(Beginning of Records to use)

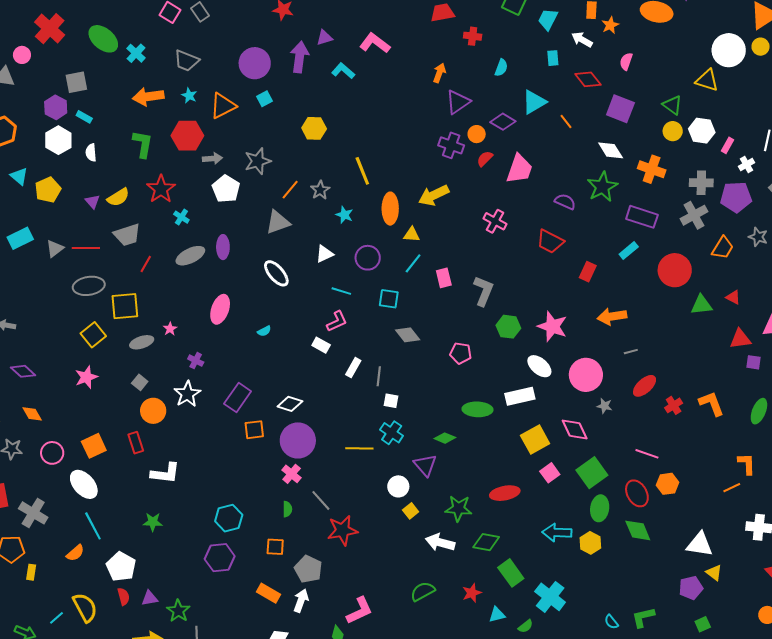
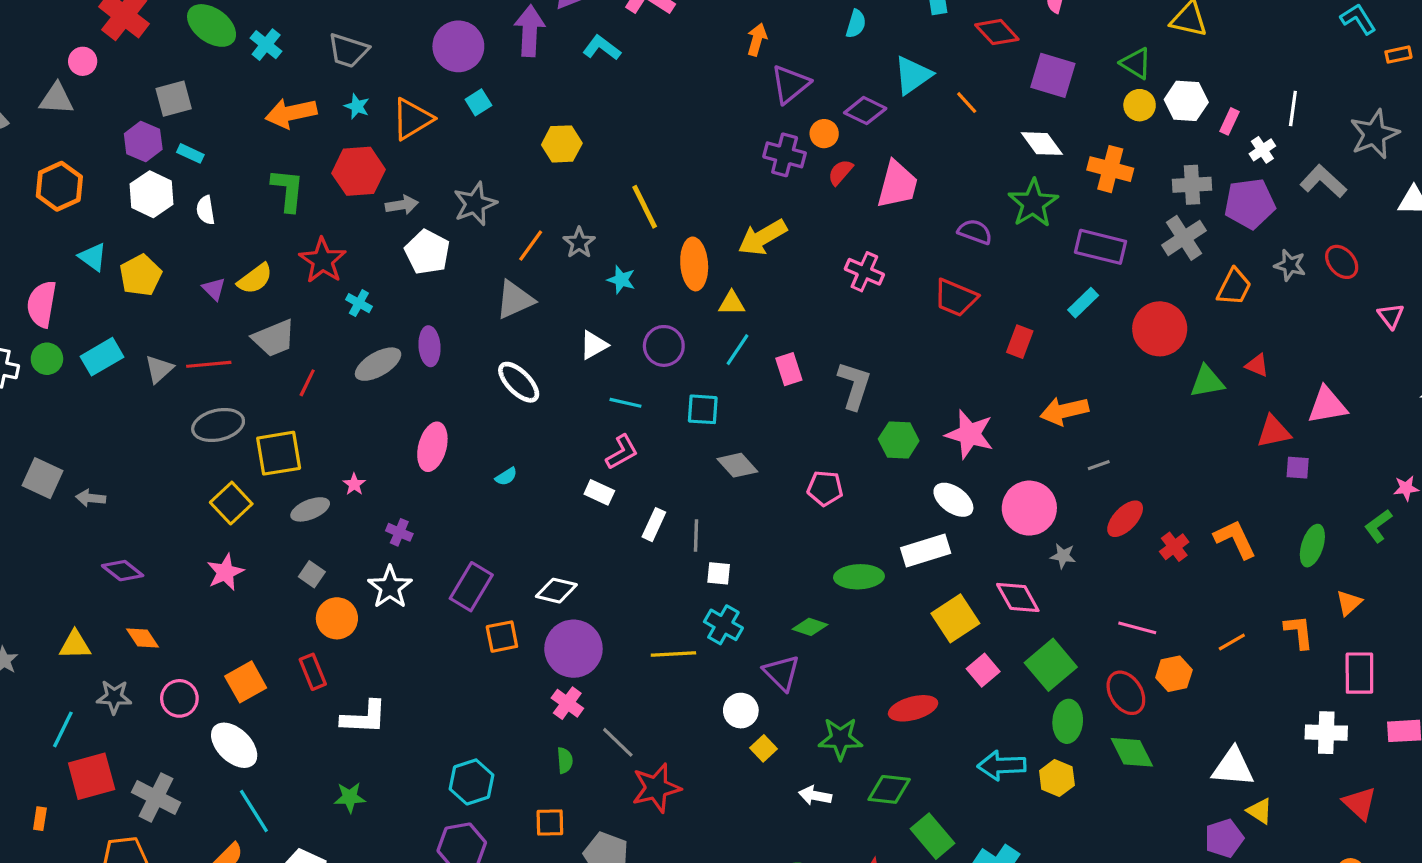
orange line: (732, 488) -> (1232, 642), moved
white arrow: (440, 542) -> (815, 796), size x0.7

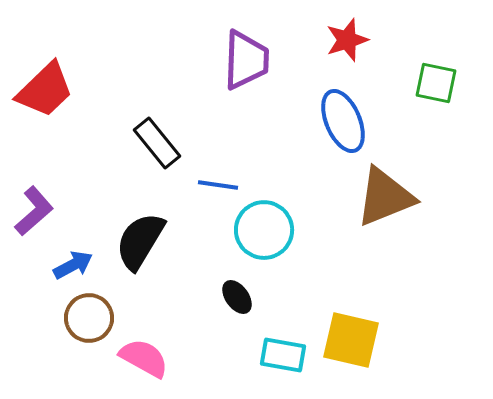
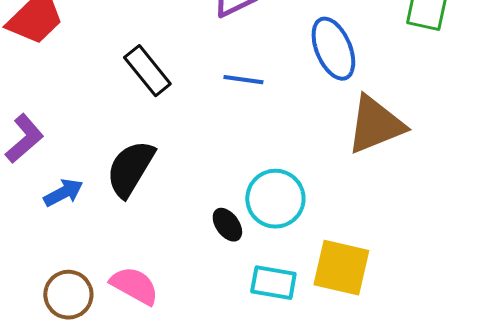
blue line: (218, 185) -> (243, 80), moved
cyan circle: (264, 230) -> (275, 199), moved
brown circle: (89, 318) -> (68, 295), moved

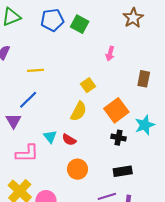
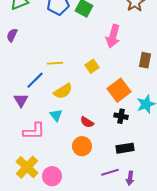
pink arrow: (110, 54) -> (113, 36), size x1.6
yellow line: (35, 70) -> (55, 63), moved
yellow semicircle: (79, 111) -> (63, 91), moved, turned 30
red semicircle: (69, 140) -> (87, 122), moved

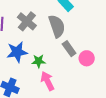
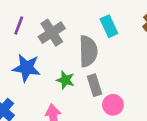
green star: (39, 61) -> (65, 80), moved

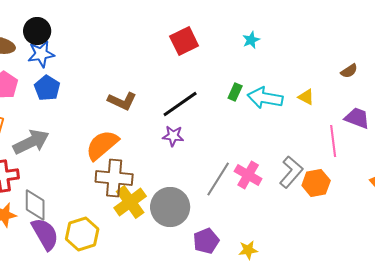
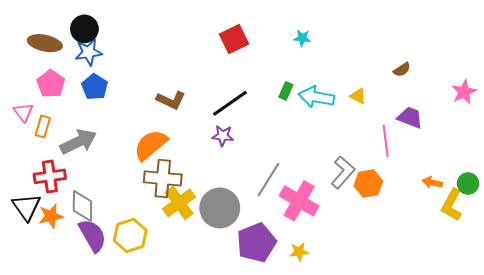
cyan star: (251, 40) -> (302, 38), turned 30
pink cross: (248, 175) -> (299, 201), moved, size x1.4
purple pentagon: (206, 241) -> (256, 243), size x1.5

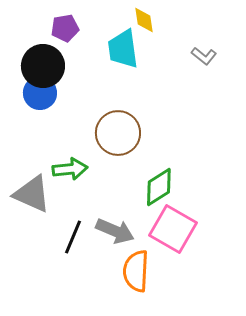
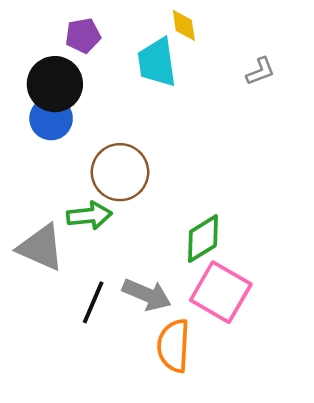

(End of Records to use)

» **Required action**:
Scan the material and collect every line that contains "pink".

» **The answer**:
pink arrow: (110, 54) -> (113, 36), size x1.6
pink cross: (248, 175) -> (299, 201), moved, size x1.4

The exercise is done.